═════ SUPPLIED RECORDS ═════

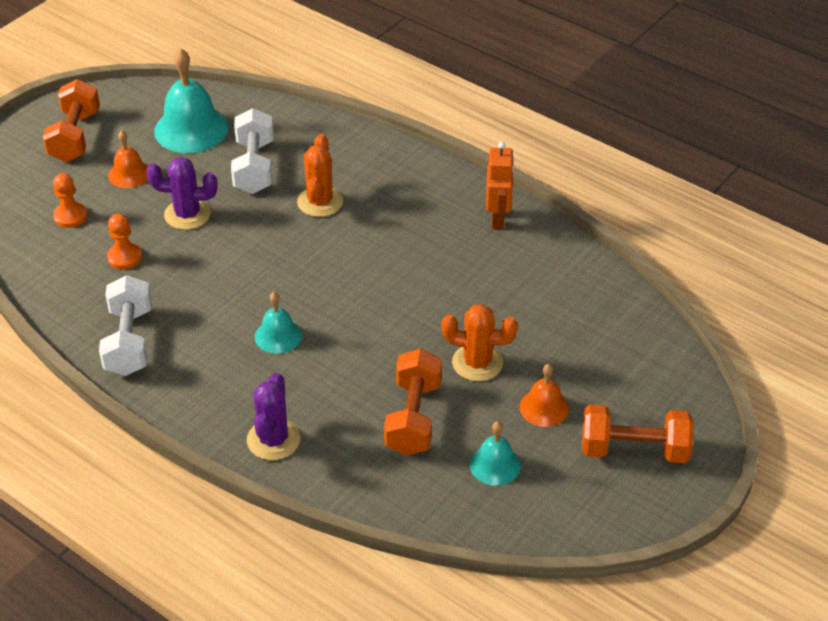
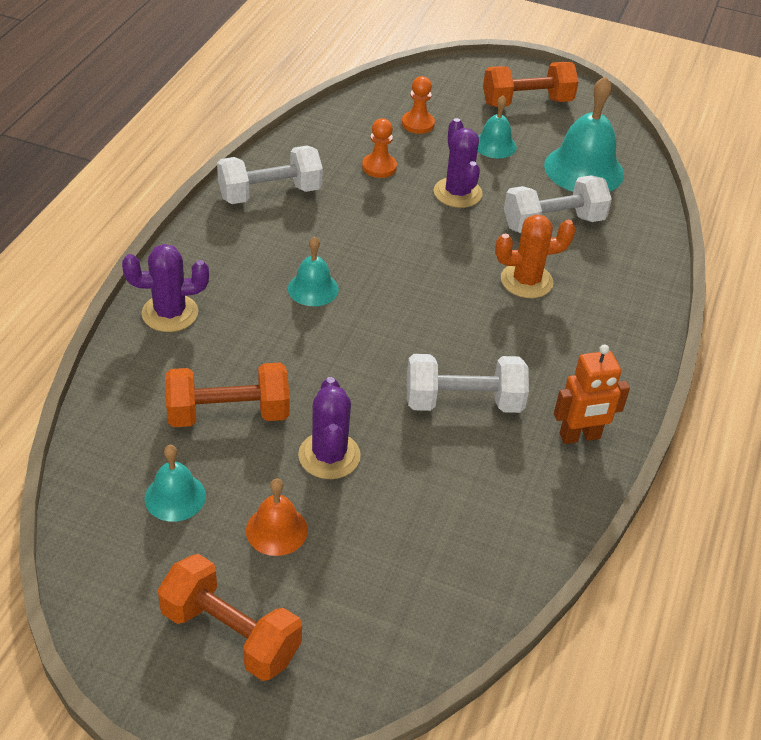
camera: 70 degrees right, 0 degrees up
orange bell [108,130,148,188] -> turquoise bell [478,95,517,158]
orange cactus [441,304,518,381] -> purple cactus [298,377,361,479]
orange dumbbell [582,404,694,463] -> orange dumbbell turned 45 degrees counterclockwise [158,554,302,681]
none -> white dumbbell [407,354,529,413]

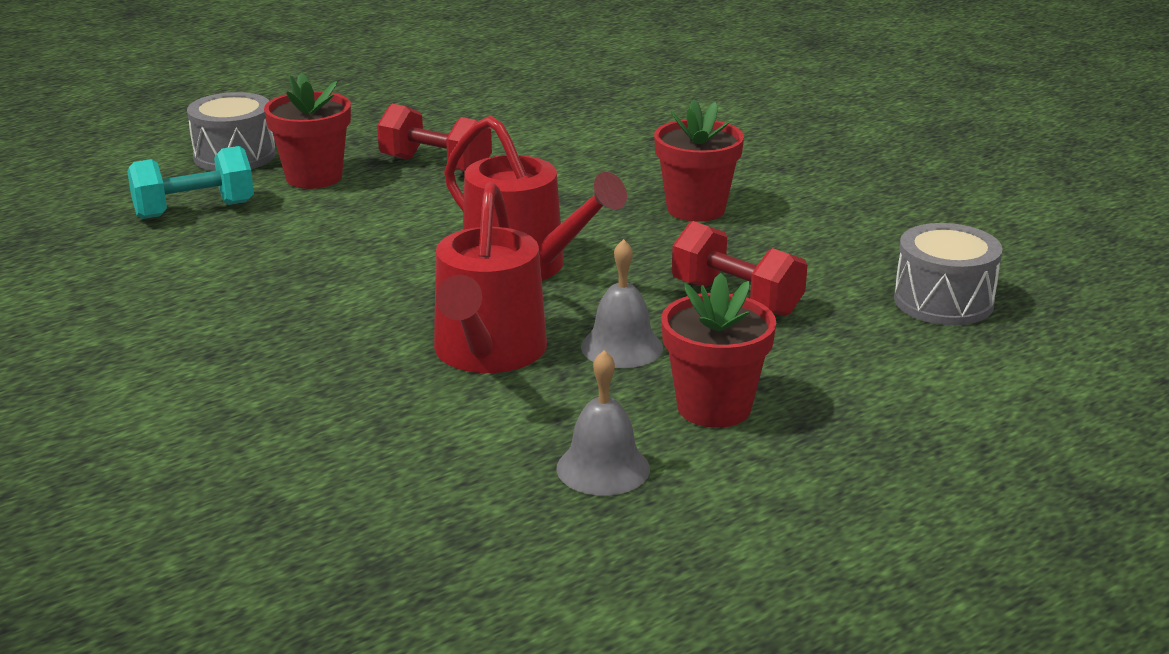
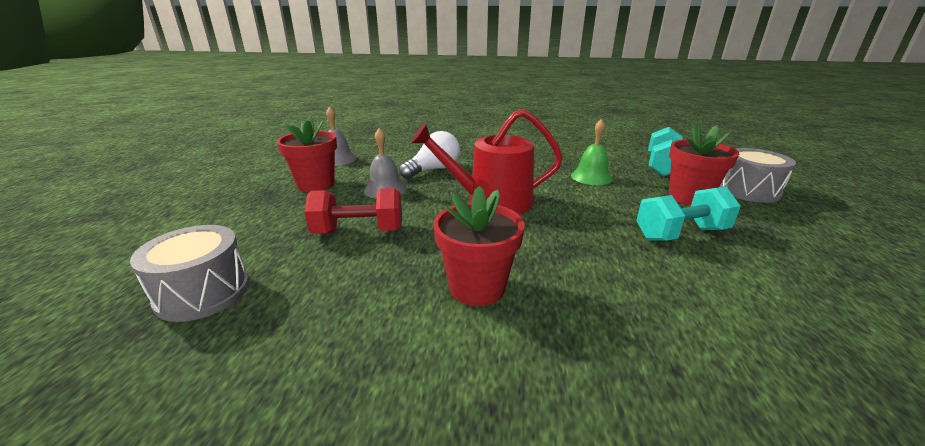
camera: 135 degrees right, 0 degrees up
red dumbbell [377,104,492,172] -> turquoise dumbbell [636,186,741,241]
red watering can [434,182,547,373] -> white light bulb [399,131,460,179]
none -> green bell [571,119,612,185]

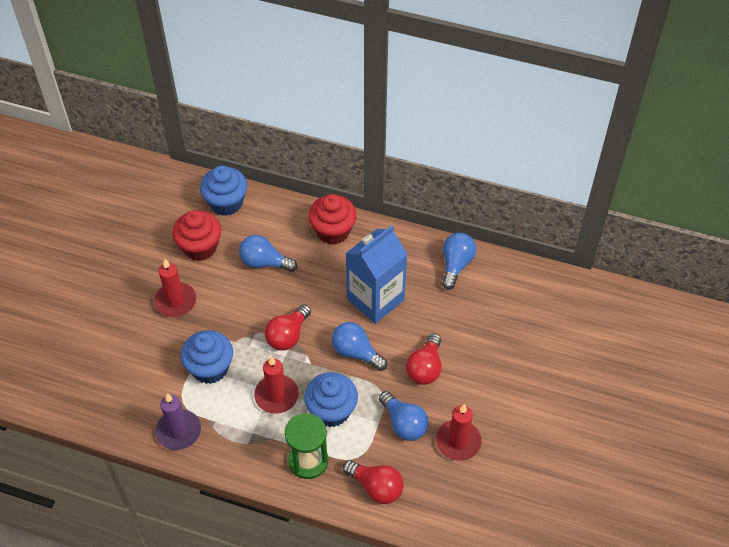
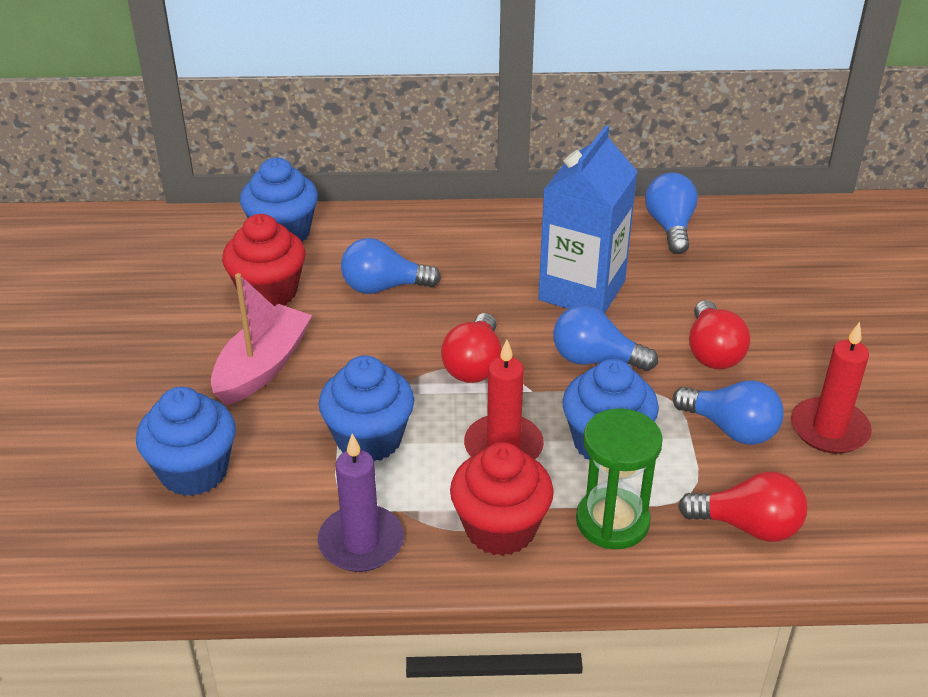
camera: 20 degrees left, 15 degrees down
red candle [154,259,196,317] -> pink boat [211,273,312,406]
red cupcake [308,194,357,245] -> red cupcake moved to [450,442,554,556]
none -> blue cupcake [136,387,236,496]

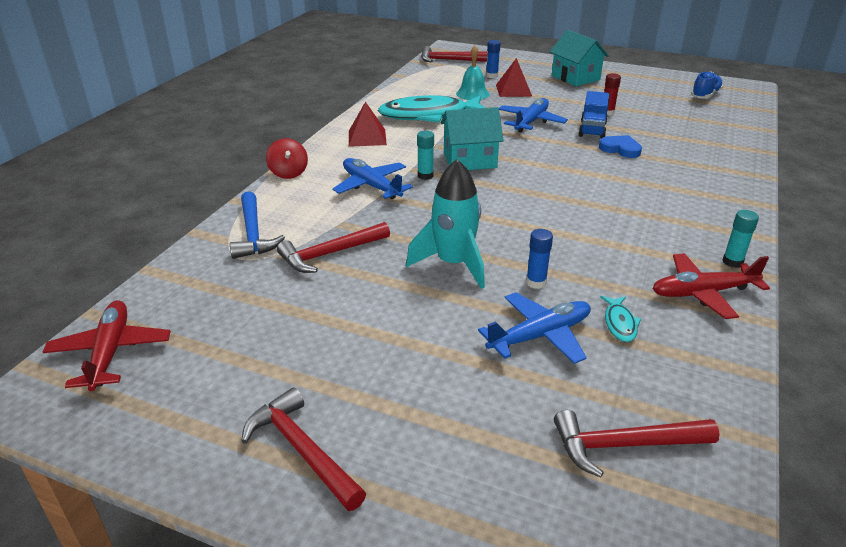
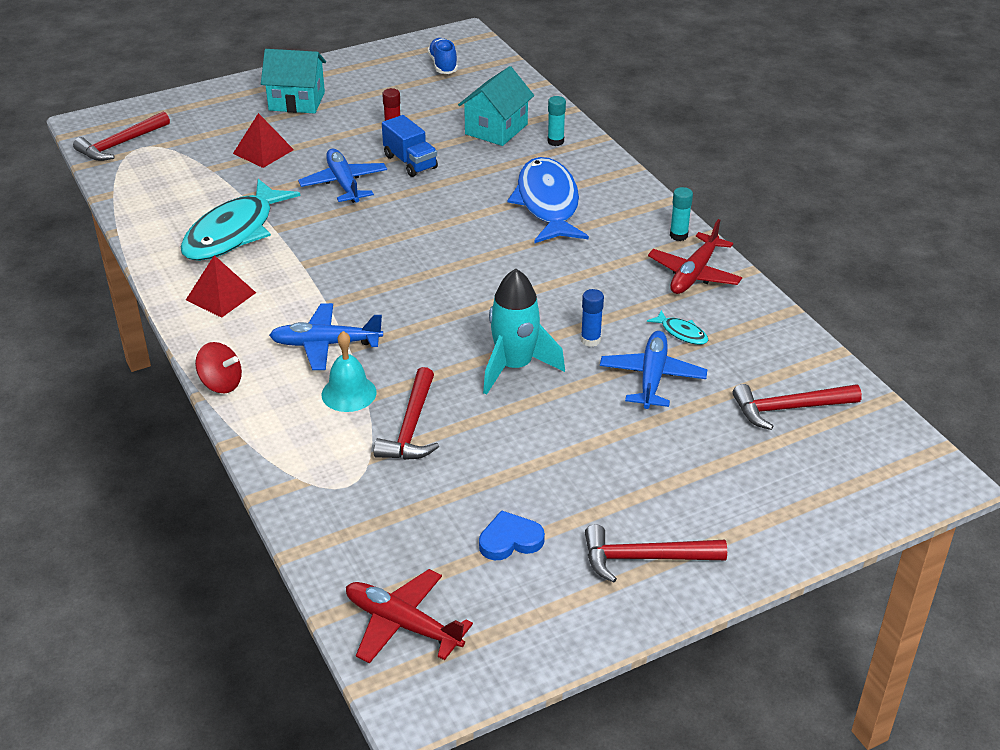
camera: 50 degrees left, 5 degrees up
blue hammer [230,191,285,259] -> none
turquoise glue stick [417,131,434,180] -> turquoise glue stick moved to [548,96,566,146]
turquoise house [441,107,504,170] -> turquoise house moved to [458,66,534,146]
turquoise bell [456,46,489,100] -> turquoise bell moved to [322,331,377,412]
blue glue stick [486,40,501,78] -> none
red hammer [554,410,720,478] -> red hammer turned 45 degrees clockwise [732,384,862,430]
blue heart [599,135,642,158] -> blue heart moved to [479,510,545,560]
none -> blue fish [507,157,589,243]

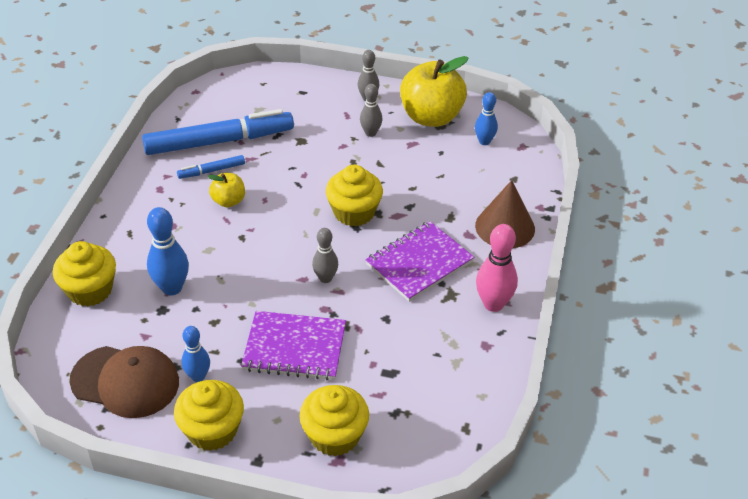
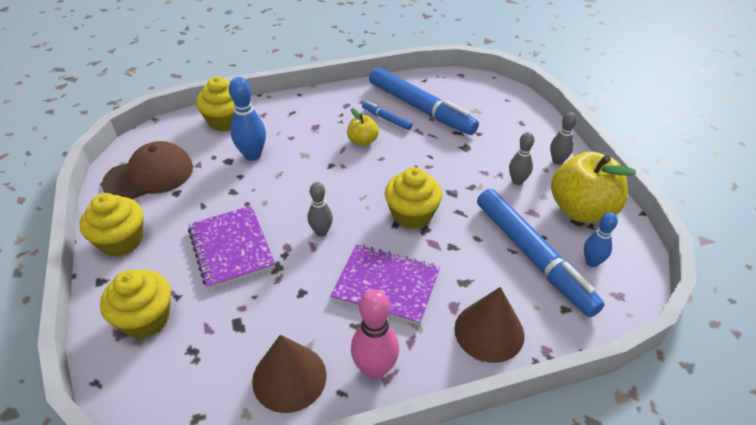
camera: 60 degrees right, 0 degrees up
brown cap [70,346,179,418] -> brown cap turned 105 degrees counterclockwise [102,141,193,199]
blue bowling pin [182,326,210,382] -> none
none -> brown cone [252,335,327,413]
none -> blue marker [477,189,605,317]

═════

● PROBLEM REQUIREMENTS
In the records above, find the line with "camera: 20 degrees left, 15 degrees down" and the line with "turquoise bell [456,46,489,100]"; please transcribe exactly those two lines and all lines between them, omitting any picture.

● YOUR SOLUTION
camera: 20 degrees left, 15 degrees down
red candle [154,259,196,317] -> pink boat [211,273,312,406]
red cupcake [308,194,357,245] -> red cupcake moved to [450,442,554,556]
none -> blue cupcake [136,387,236,496]

camera: 50 degrees left, 5 degrees up
blue hammer [230,191,285,259] -> none
turquoise glue stick [417,131,434,180] -> turquoise glue stick moved to [548,96,566,146]
turquoise house [441,107,504,170] -> turquoise house moved to [458,66,534,146]
turquoise bell [456,46,489,100] -> turquoise bell moved to [322,331,377,412]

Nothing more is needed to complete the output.